■ **TASK OBJECTIVE**
Leave the pictures out and restate each entry below word for word.

(Before-and-after object listings)
:::

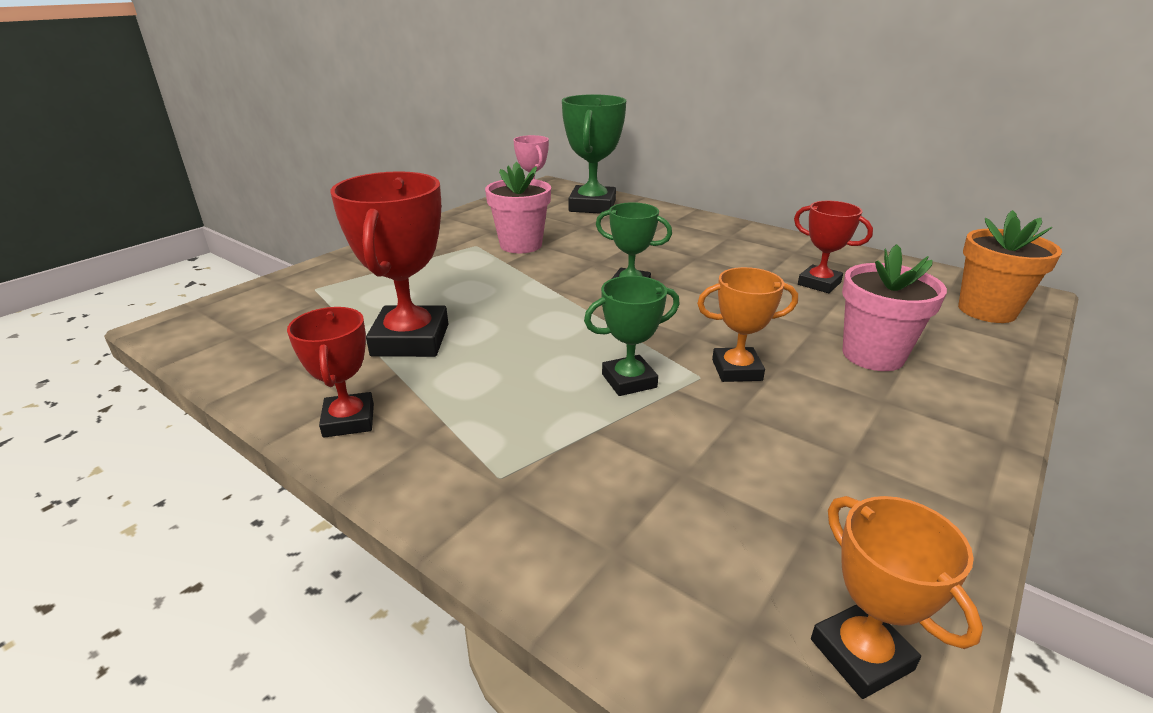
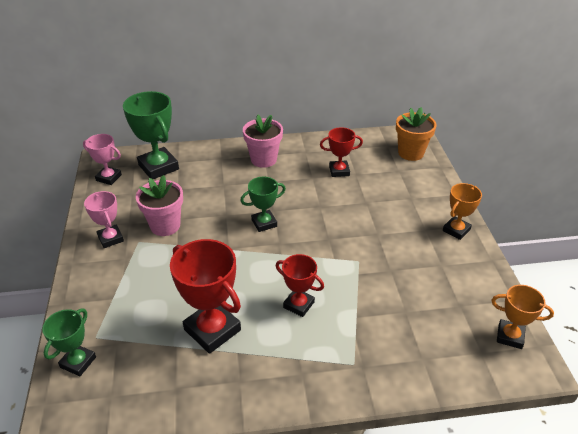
camera: 45 degrees left, 10 degrees up
(349, 420) = (259, 390): red trophy -> red trophy (298, 304)
(457, 233) = (110, 238): none -> pink trophy
(629, 381) = (336, 282): green trophy -> green trophy (78, 362)
(736, 370) = (366, 248): orange trophy -> orange trophy (456, 230)
(873, 355) = (400, 206): pink flower pot -> pink flower pot (263, 159)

:::

■ **ANSWER AREA**
camera: 45 degrees left, 10 degrees up
(349, 420) = (259, 390): red trophy -> red trophy (298, 304)
(457, 233) = (110, 238): none -> pink trophy
(629, 381) = (336, 282): green trophy -> green trophy (78, 362)
(736, 370) = (366, 248): orange trophy -> orange trophy (456, 230)
(873, 355) = (400, 206): pink flower pot -> pink flower pot (263, 159)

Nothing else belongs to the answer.